YOUR OBJECTIVE -
Lines from the line with "pos2: [419, 95]" to the line with "pos1: [643, 471]" in the entries below, and only those, must be output exactly, with both ends included.

MATERIAL SHOWN -

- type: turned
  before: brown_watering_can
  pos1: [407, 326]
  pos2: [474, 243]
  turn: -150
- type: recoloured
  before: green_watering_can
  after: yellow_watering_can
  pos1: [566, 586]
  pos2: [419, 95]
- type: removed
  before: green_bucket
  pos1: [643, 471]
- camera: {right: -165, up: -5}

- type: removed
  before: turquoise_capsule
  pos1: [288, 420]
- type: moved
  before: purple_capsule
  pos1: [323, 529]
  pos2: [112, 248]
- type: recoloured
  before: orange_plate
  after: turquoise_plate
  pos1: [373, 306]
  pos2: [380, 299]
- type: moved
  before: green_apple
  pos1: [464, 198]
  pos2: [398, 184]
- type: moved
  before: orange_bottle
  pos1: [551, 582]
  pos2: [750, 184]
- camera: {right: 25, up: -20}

...

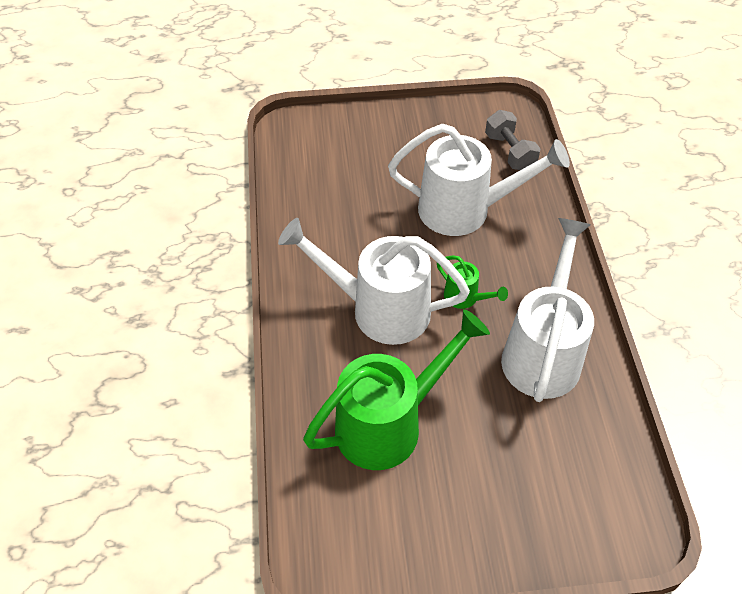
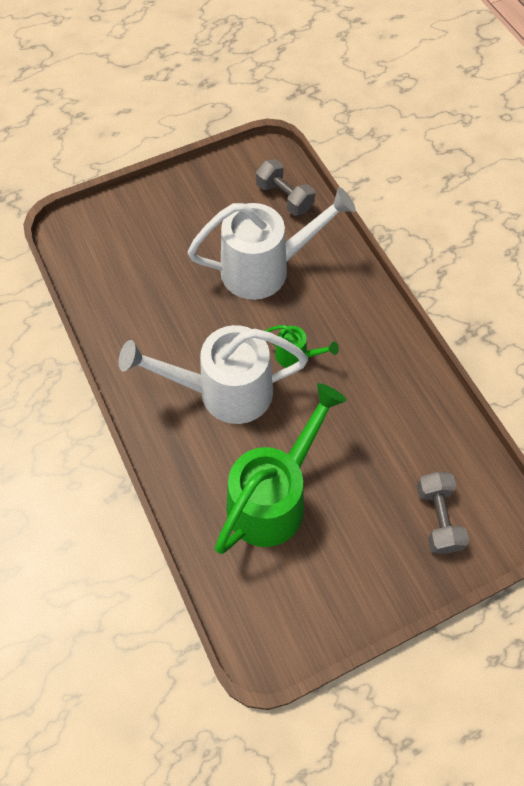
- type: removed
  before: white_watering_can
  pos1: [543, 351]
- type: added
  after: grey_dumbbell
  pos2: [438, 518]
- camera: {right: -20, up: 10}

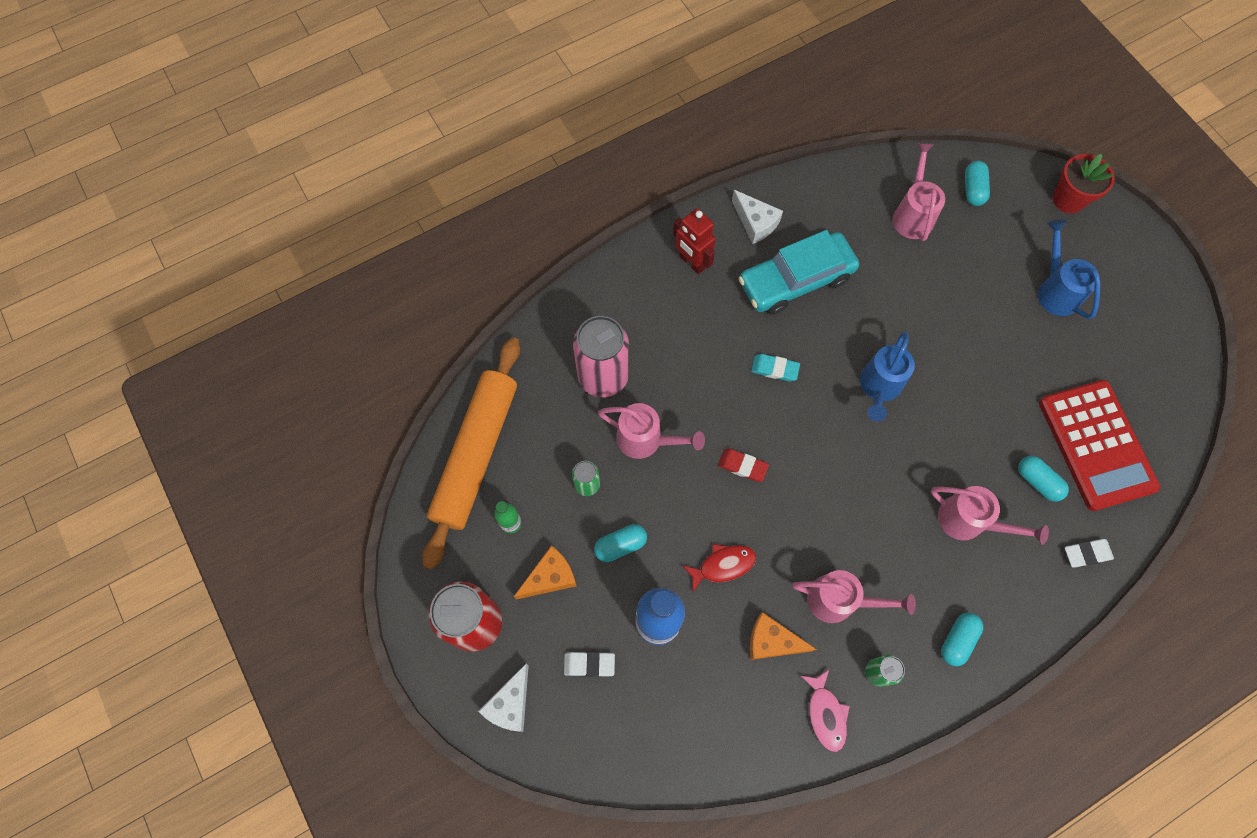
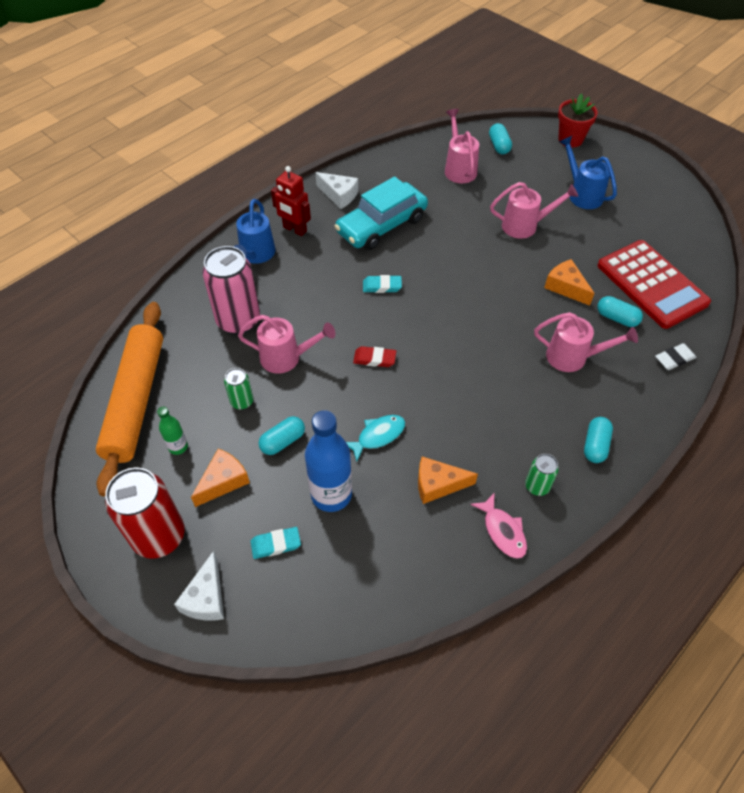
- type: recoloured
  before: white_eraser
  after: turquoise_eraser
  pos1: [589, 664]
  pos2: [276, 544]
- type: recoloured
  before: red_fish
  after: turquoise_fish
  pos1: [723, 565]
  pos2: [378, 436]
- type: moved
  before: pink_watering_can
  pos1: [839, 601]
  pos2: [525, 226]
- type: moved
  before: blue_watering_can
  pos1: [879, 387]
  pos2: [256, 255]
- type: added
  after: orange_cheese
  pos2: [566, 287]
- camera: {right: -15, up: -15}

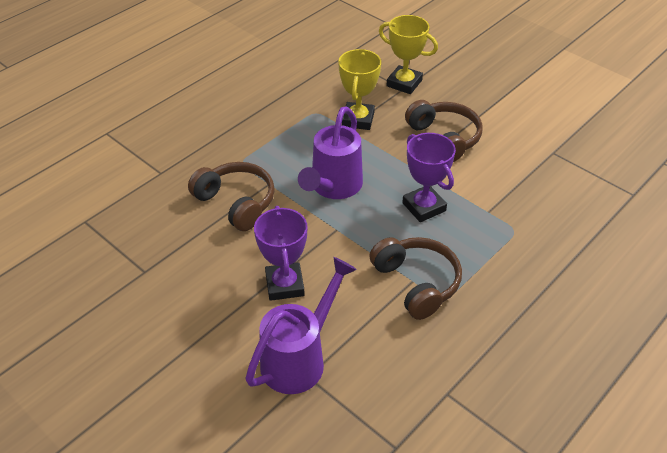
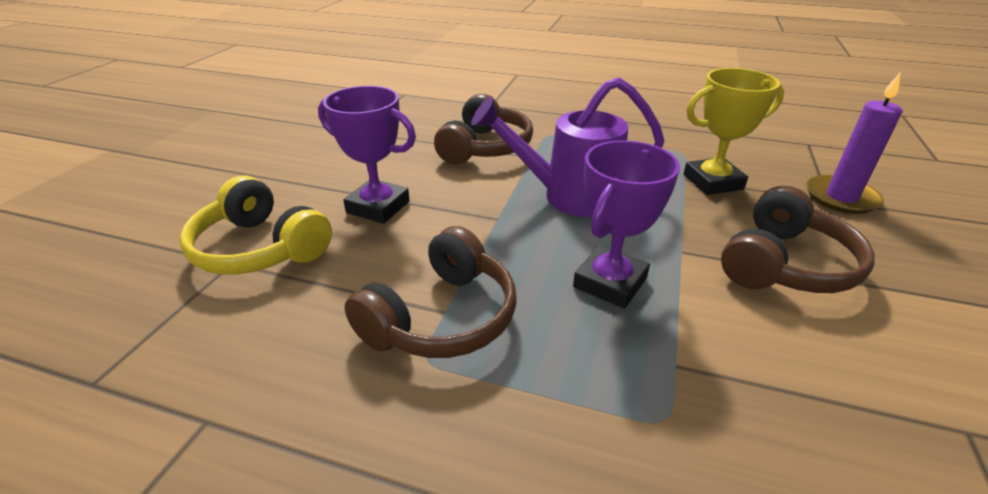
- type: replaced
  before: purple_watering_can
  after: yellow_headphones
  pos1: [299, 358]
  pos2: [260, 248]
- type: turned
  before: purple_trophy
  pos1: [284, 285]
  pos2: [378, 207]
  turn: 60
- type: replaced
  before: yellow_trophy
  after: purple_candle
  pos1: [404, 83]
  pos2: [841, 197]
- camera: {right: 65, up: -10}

TASK OUTPUT -
  pos2: [419, 95]
- type: removed
  before: green_bucket
  pos1: [643, 471]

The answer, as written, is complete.